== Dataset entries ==
────────────────

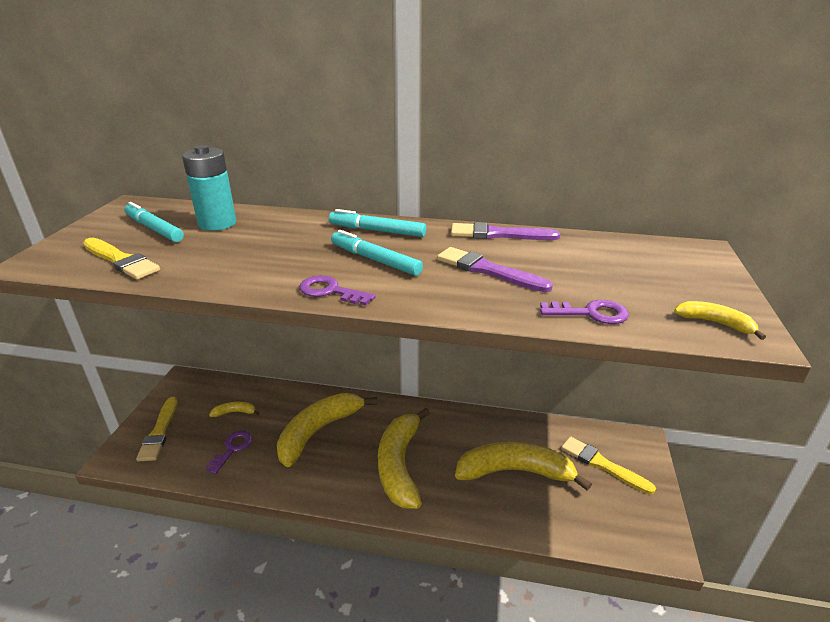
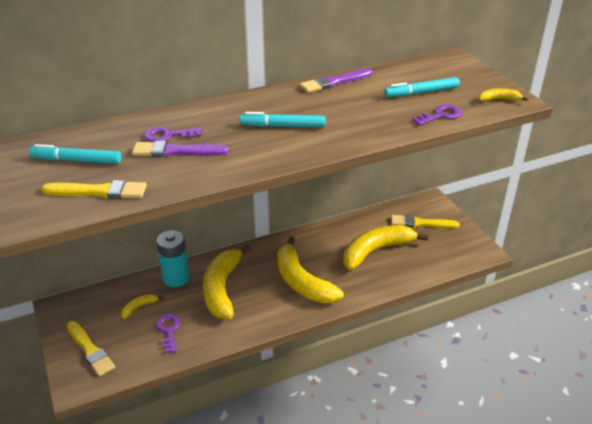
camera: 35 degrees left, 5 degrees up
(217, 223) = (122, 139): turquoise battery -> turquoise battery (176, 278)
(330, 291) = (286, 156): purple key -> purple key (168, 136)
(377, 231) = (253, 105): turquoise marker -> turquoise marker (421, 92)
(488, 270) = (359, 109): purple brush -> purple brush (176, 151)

────────────────

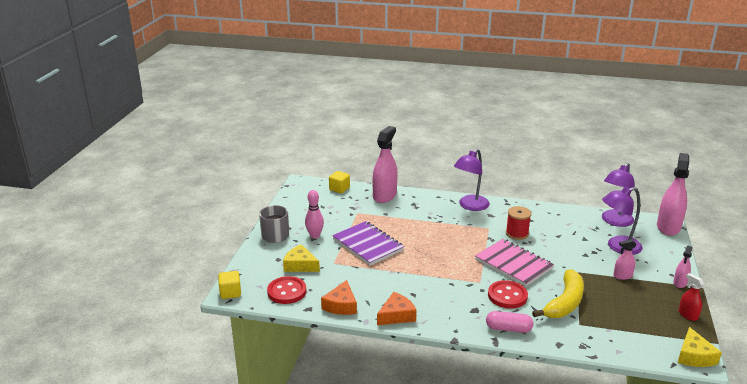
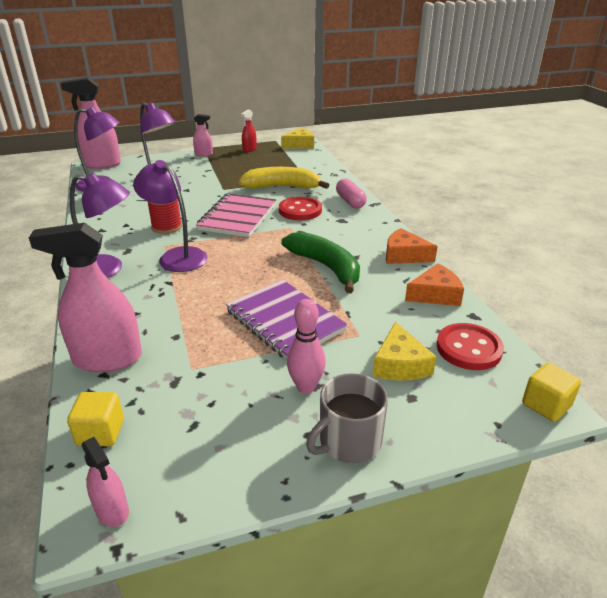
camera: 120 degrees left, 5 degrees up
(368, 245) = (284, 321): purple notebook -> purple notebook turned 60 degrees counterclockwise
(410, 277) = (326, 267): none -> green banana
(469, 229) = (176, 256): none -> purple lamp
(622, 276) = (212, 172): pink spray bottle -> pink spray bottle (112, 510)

────────────────

== WHAT TO DO ==
Scan the lines above for "(330, 291) = (286, 156): purple" and for "(488, 270) = (359, 109): purple". Repeat exactly the line holding each of them and every line in between.

== ANSWER BOX ==
(330, 291) = (286, 156): purple key -> purple key (168, 136)
(377, 231) = (253, 105): turquoise marker -> turquoise marker (421, 92)
(488, 270) = (359, 109): purple brush -> purple brush (176, 151)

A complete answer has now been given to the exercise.